-- INFORMATION --
- - - - - - -

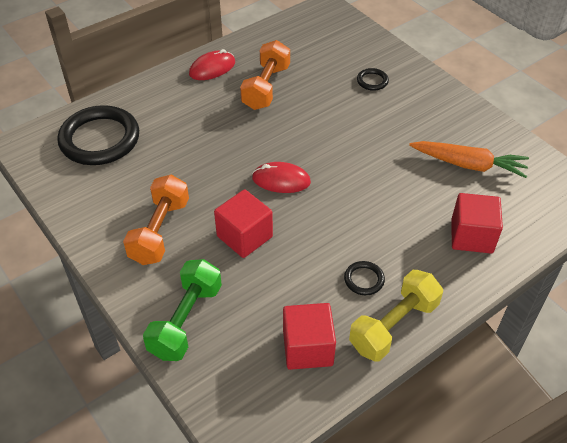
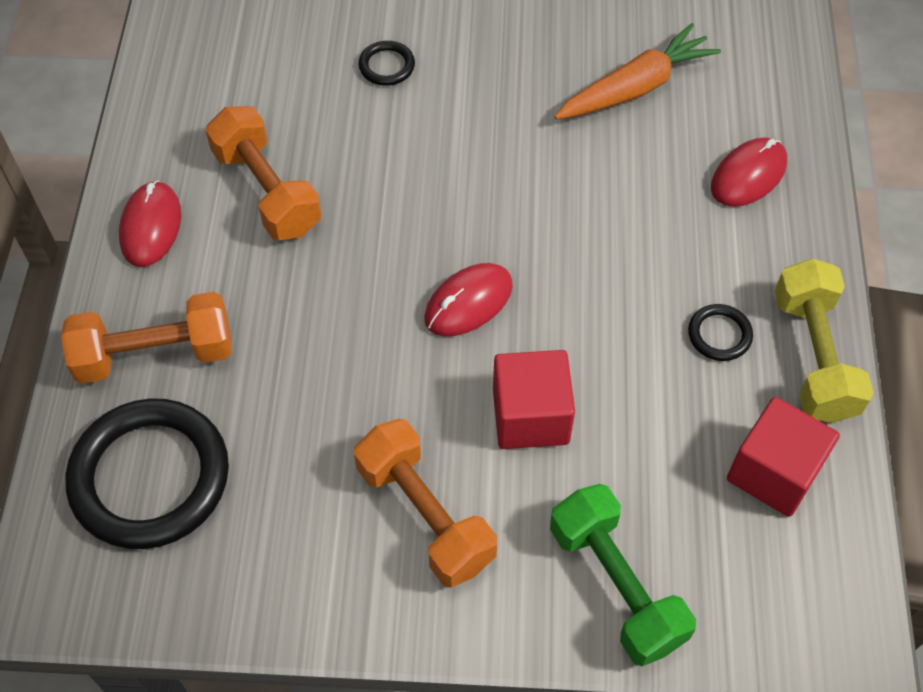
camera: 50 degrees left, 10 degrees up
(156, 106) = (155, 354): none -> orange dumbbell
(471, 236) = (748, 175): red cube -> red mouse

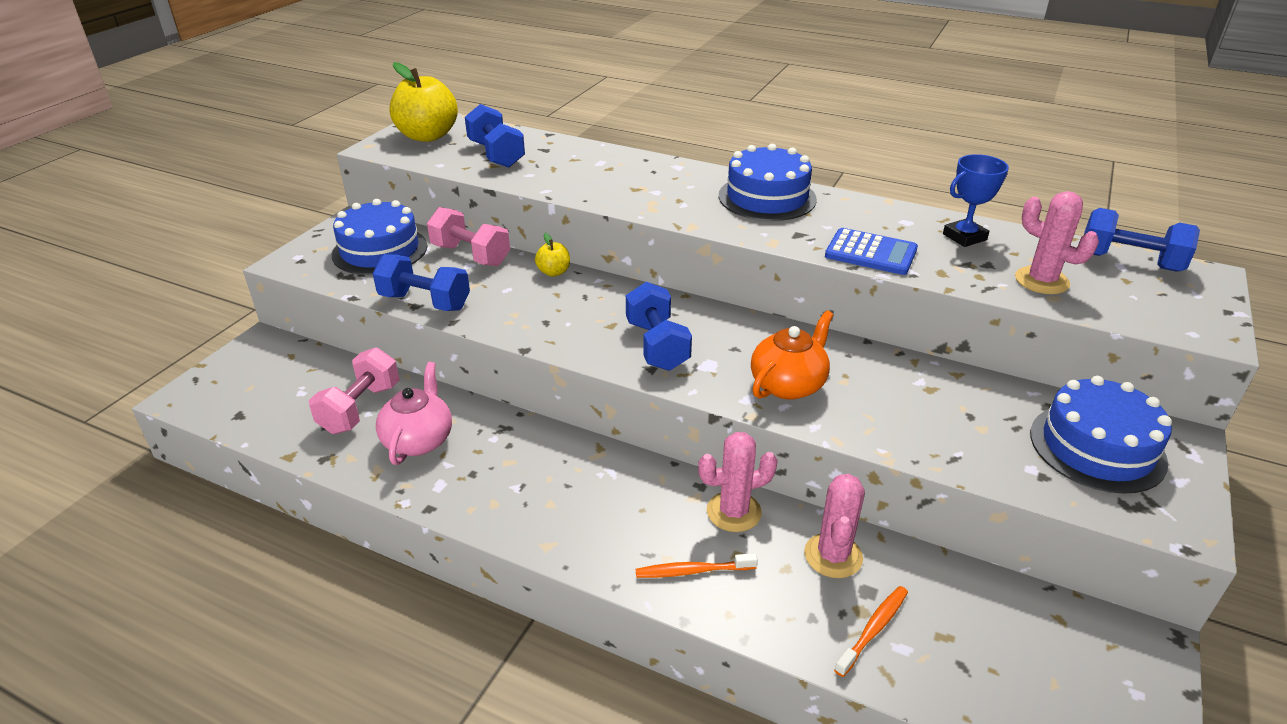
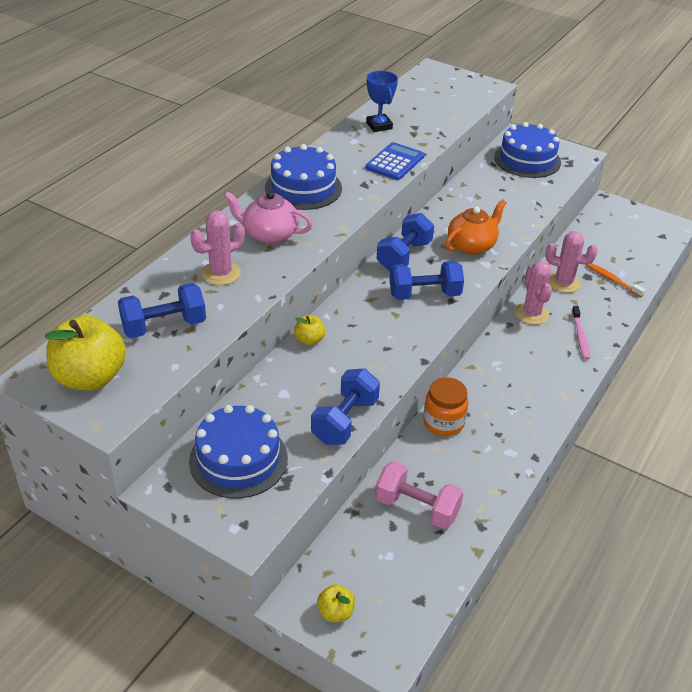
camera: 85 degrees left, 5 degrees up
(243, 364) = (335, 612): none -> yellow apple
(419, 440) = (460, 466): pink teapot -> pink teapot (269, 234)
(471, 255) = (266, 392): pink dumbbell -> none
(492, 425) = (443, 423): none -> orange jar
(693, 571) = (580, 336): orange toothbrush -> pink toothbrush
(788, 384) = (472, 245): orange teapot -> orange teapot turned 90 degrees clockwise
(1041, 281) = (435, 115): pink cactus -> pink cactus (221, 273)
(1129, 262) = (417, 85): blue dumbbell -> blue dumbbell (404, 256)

- - - - - - -

-- TASK GOAL --
Give the records again without a single change, and exclude the pictures.

-- EXERCISE RESPONSE --
camera: 50 degrees left, 10 degrees up
(156, 106) = (155, 354): none -> orange dumbbell
(471, 236) = (748, 175): red cube -> red mouse

camera: 85 degrees left, 5 degrees up
(243, 364) = (335, 612): none -> yellow apple
(419, 440) = (460, 466): pink teapot -> pink teapot (269, 234)
(471, 255) = (266, 392): pink dumbbell -> none
(492, 425) = (443, 423): none -> orange jar
(693, 571) = (580, 336): orange toothbrush -> pink toothbrush
(788, 384) = (472, 245): orange teapot -> orange teapot turned 90 degrees clockwise
(1041, 281) = (435, 115): pink cactus -> pink cactus (221, 273)
(1129, 262) = (417, 85): blue dumbbell -> blue dumbbell (404, 256)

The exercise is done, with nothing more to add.